● **Extracted information**:

======

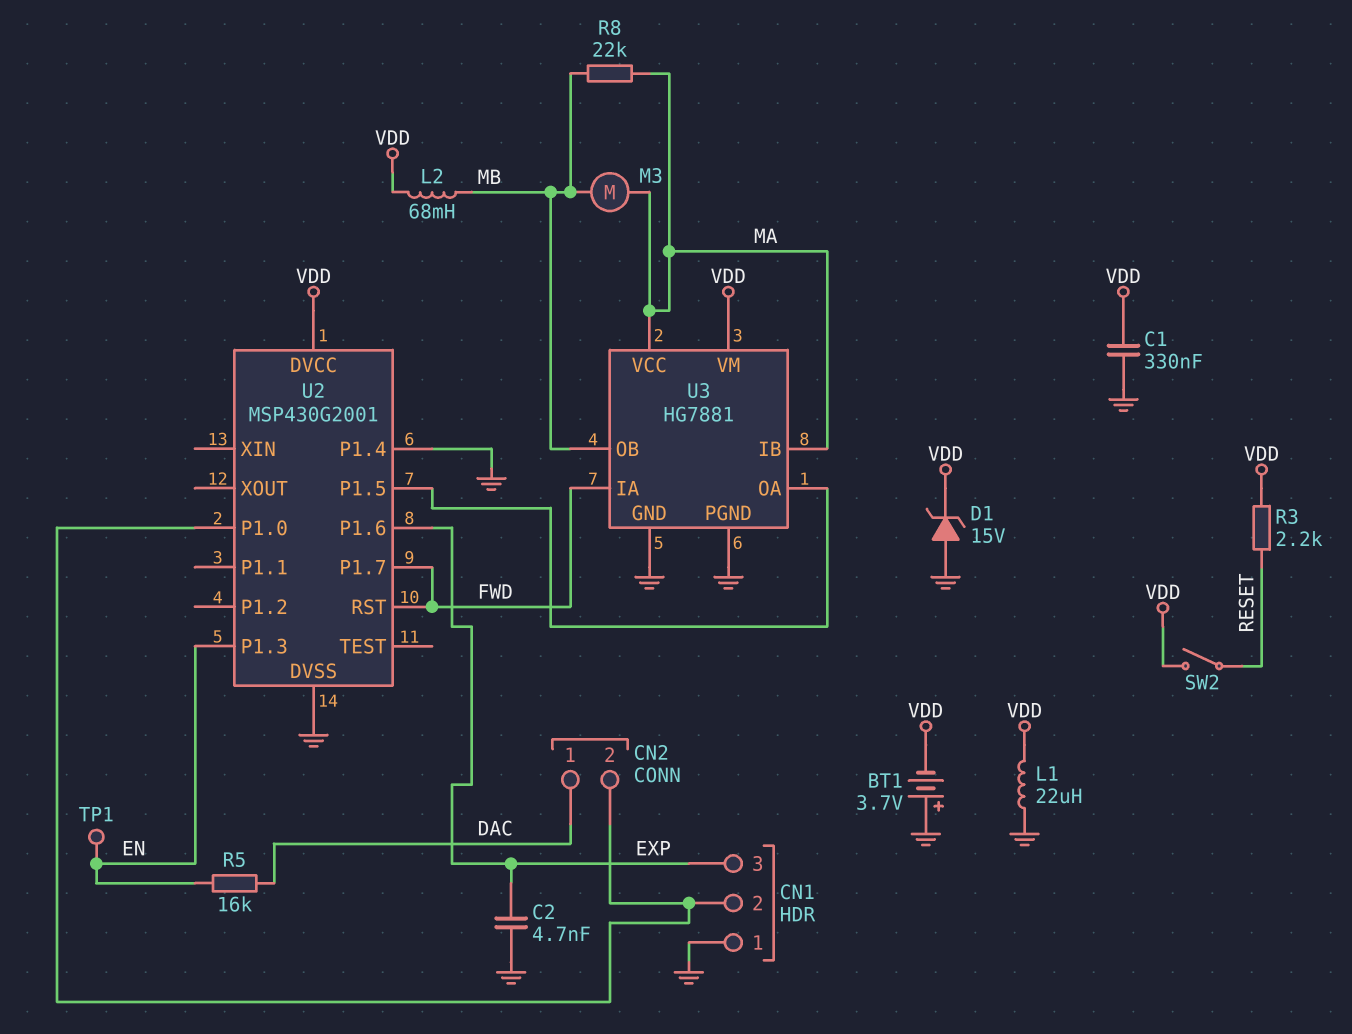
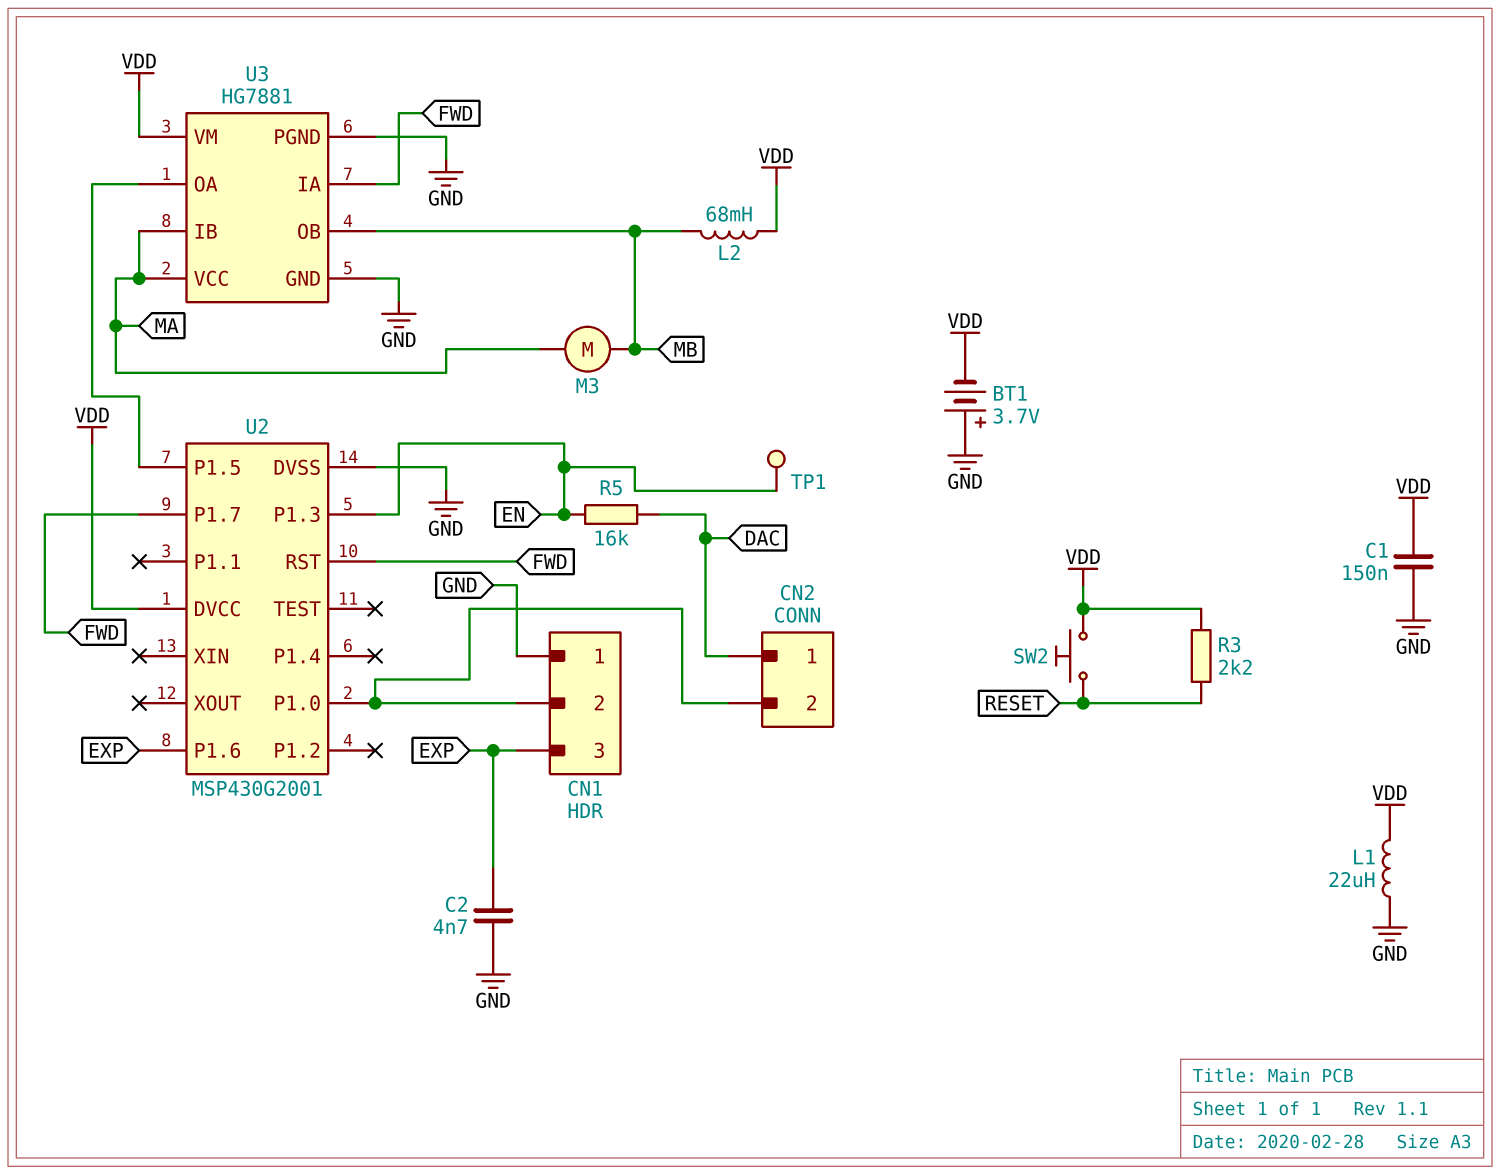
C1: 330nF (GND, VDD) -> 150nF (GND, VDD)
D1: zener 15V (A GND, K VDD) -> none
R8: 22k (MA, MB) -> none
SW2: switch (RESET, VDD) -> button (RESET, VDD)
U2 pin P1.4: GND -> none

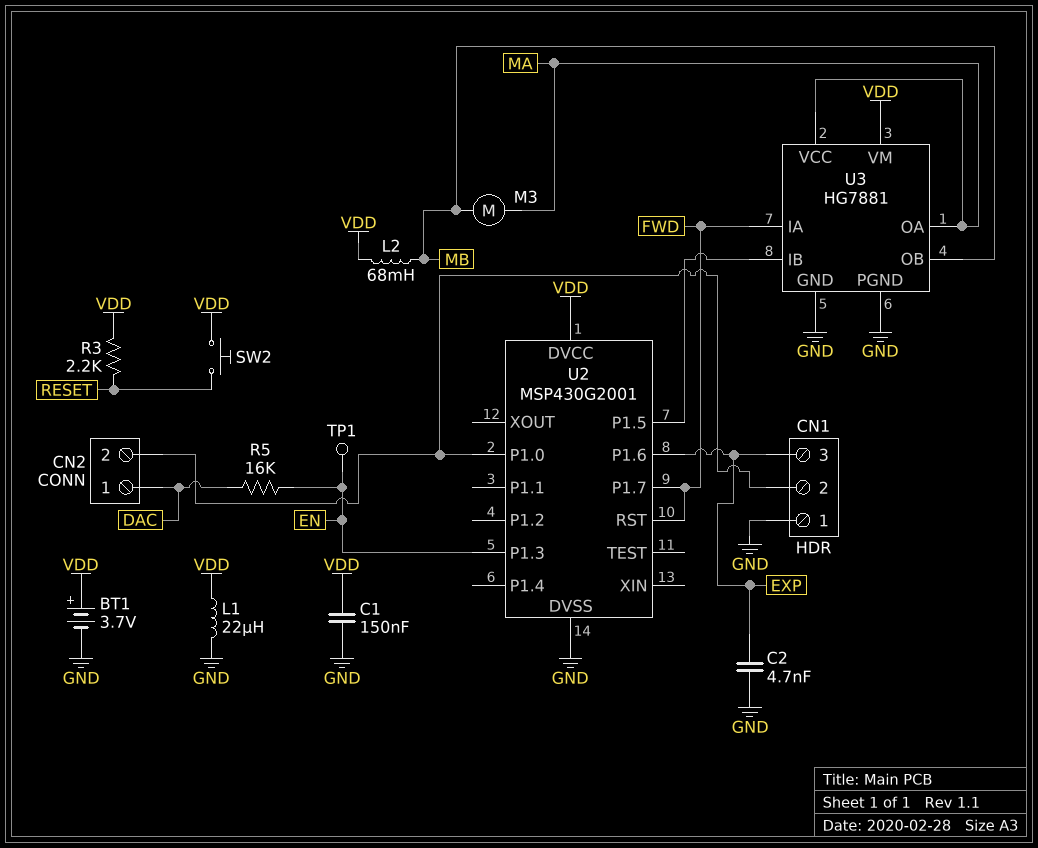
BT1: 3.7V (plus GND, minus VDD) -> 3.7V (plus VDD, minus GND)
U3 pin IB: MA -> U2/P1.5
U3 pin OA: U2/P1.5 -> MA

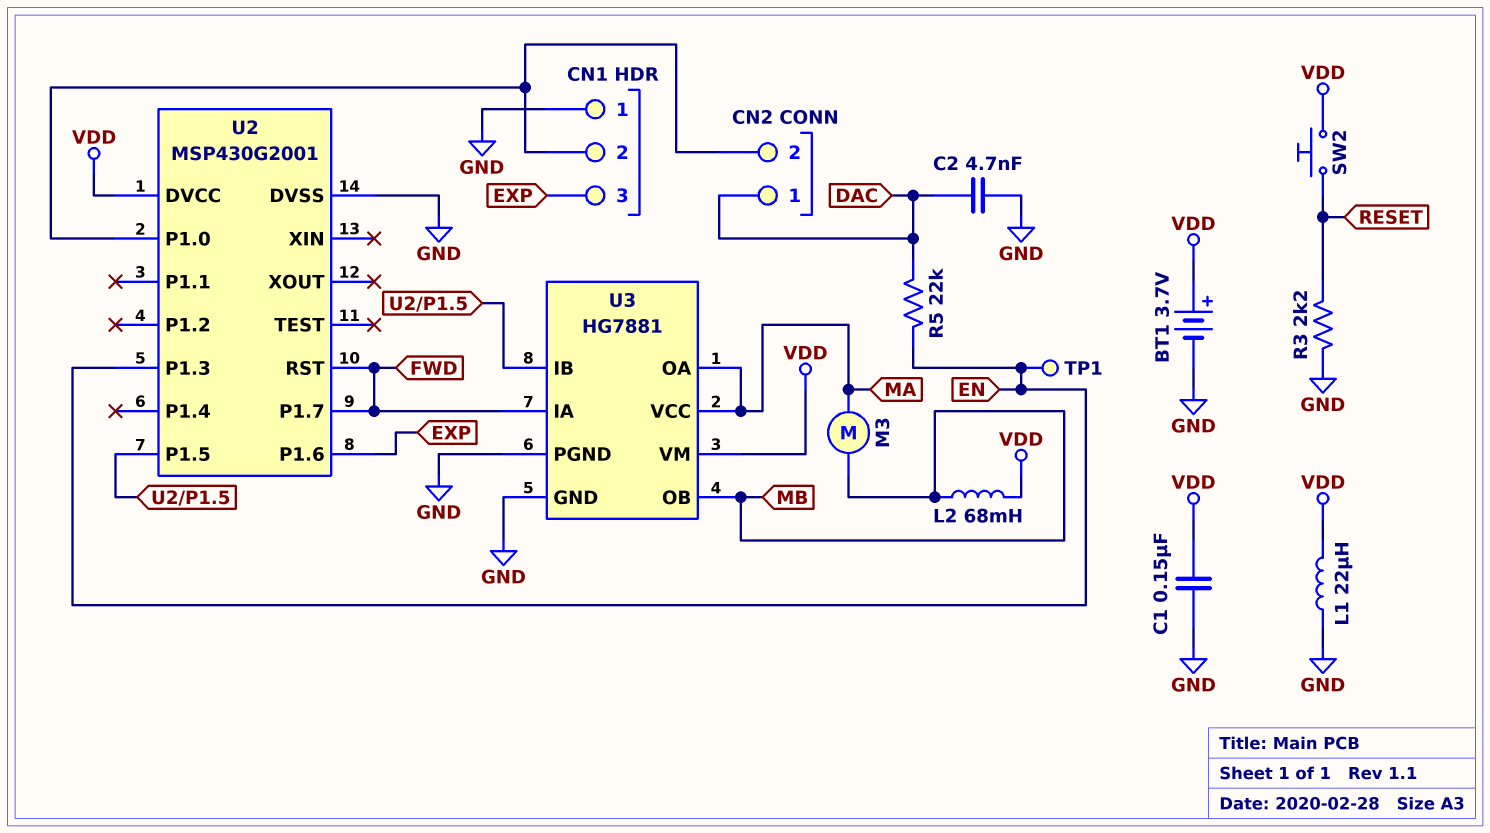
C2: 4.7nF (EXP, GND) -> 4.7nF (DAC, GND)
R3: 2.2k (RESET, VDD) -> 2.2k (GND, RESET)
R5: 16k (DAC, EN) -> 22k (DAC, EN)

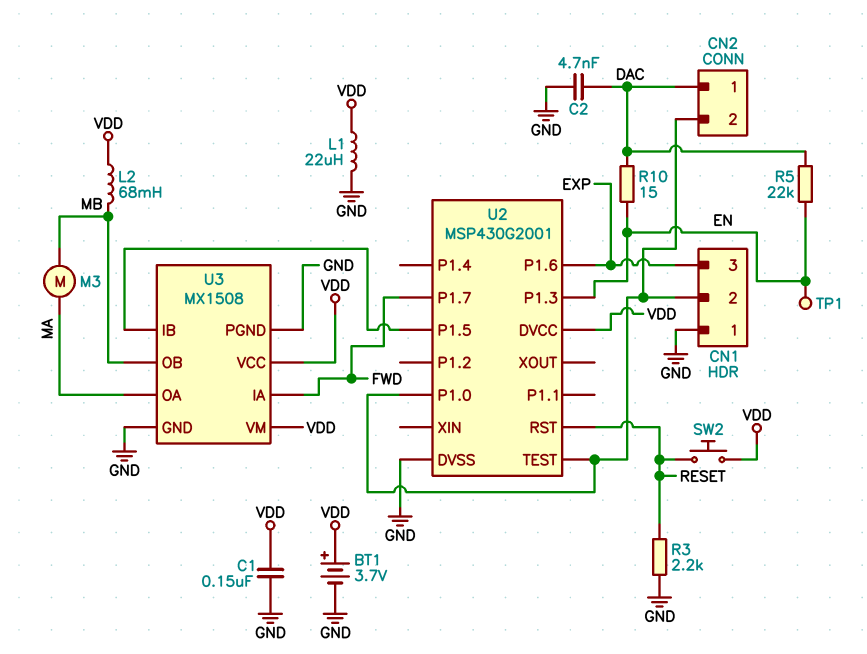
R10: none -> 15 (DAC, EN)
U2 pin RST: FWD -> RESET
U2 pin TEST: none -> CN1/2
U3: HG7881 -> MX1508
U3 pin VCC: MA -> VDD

======

● **What the task requires**: State the number of lines in the data above containing the string "none" and nothing more.

● **Worked solution**: 5